(What the task asks): Rewrite everything from the start of the listing down to the line containing "List all building", swapping "centreline" for "centerline" and keeping every other character the same.

:::::

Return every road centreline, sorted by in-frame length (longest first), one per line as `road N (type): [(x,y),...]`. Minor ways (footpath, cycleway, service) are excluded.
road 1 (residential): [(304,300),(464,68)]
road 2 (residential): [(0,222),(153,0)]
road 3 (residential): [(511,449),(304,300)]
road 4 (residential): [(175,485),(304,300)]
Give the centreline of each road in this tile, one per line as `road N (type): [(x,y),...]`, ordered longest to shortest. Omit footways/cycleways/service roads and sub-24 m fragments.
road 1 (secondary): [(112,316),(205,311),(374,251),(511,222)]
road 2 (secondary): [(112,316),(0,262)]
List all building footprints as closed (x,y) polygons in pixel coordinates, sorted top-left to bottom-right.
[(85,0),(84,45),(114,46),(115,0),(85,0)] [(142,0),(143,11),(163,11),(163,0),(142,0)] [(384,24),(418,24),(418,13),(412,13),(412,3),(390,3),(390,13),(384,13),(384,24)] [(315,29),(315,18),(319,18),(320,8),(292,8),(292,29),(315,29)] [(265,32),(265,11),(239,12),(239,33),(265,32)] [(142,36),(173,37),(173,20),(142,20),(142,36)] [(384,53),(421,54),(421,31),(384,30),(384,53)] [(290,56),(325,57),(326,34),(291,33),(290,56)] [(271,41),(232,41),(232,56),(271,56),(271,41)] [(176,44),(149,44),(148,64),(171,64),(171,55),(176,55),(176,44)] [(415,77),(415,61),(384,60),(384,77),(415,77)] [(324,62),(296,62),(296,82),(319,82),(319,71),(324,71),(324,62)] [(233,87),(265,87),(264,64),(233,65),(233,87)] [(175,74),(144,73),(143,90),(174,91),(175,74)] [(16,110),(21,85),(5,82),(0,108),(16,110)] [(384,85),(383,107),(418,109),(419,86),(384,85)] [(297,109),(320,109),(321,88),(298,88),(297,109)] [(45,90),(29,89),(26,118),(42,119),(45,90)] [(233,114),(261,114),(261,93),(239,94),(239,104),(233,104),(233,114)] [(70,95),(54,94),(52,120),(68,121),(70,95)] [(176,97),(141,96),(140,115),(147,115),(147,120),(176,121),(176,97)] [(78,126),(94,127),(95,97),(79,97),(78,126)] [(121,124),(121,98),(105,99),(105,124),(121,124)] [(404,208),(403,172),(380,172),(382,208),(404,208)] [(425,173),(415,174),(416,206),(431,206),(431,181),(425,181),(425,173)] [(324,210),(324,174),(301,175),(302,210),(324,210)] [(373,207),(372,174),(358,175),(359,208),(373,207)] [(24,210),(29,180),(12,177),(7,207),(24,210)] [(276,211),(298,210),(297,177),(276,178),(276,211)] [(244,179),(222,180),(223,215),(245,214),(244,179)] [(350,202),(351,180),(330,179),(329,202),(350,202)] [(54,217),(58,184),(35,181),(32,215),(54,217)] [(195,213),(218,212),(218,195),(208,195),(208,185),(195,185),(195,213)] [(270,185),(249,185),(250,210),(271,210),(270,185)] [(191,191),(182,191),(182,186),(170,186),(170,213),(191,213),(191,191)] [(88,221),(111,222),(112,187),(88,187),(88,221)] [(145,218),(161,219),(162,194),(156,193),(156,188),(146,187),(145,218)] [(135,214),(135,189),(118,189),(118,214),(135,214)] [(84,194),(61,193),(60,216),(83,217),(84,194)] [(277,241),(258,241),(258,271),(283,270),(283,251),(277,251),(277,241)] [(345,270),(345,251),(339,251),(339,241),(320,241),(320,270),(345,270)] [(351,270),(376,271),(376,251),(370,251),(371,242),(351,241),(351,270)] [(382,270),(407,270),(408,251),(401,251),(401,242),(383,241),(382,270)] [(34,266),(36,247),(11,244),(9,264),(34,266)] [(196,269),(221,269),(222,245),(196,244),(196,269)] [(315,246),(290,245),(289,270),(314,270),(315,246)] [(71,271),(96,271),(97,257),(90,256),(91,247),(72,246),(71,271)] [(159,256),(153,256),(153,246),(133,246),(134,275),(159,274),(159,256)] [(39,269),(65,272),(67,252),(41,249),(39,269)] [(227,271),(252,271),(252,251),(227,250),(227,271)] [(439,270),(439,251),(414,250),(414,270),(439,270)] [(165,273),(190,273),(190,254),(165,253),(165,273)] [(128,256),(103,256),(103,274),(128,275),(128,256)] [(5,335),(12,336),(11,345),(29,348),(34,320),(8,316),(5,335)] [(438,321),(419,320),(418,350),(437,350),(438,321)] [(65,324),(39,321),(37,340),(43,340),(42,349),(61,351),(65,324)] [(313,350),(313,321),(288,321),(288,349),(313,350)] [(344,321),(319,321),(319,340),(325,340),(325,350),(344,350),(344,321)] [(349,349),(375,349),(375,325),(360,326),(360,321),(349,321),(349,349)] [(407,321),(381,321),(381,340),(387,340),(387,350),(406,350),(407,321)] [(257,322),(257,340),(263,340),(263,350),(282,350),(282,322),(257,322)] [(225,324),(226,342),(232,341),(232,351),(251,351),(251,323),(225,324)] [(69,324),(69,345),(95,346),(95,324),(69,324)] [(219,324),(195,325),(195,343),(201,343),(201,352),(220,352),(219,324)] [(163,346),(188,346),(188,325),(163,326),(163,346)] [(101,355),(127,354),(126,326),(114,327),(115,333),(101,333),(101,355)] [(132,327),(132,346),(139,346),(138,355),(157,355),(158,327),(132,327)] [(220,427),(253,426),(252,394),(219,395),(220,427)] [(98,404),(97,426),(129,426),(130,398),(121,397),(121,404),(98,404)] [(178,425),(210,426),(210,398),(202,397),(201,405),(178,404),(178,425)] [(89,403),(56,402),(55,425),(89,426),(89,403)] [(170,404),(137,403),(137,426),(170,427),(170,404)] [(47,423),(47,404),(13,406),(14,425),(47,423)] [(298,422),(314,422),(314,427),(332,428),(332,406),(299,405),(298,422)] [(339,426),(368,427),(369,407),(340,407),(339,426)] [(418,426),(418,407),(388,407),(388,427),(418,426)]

:::::

(The result):
Return every road centerline, sorted by in-frame length (longest first), one per line as `road N (type): [(x,y),...]`. Minor ways (footpath, cycleway, service) are excluded.
road 1 (residential): [(304,300),(464,68)]
road 2 (residential): [(0,222),(153,0)]
road 3 (residential): [(511,449),(304,300)]
road 4 (residential): [(175,485),(304,300)]
Give the centerline of each road in this tile, one per line as `road N (type): [(x,y),...]`, ordered longest to shortest. Omit footways/cycleways/service roads and sub-24 m fragments.
road 1 (secondary): [(112,316),(205,311),(374,251),(511,222)]
road 2 (secondary): [(112,316),(0,262)]
List all building footprints as closed (x,y) polygons in pixel coordinates, sorted top-left to bottom-right.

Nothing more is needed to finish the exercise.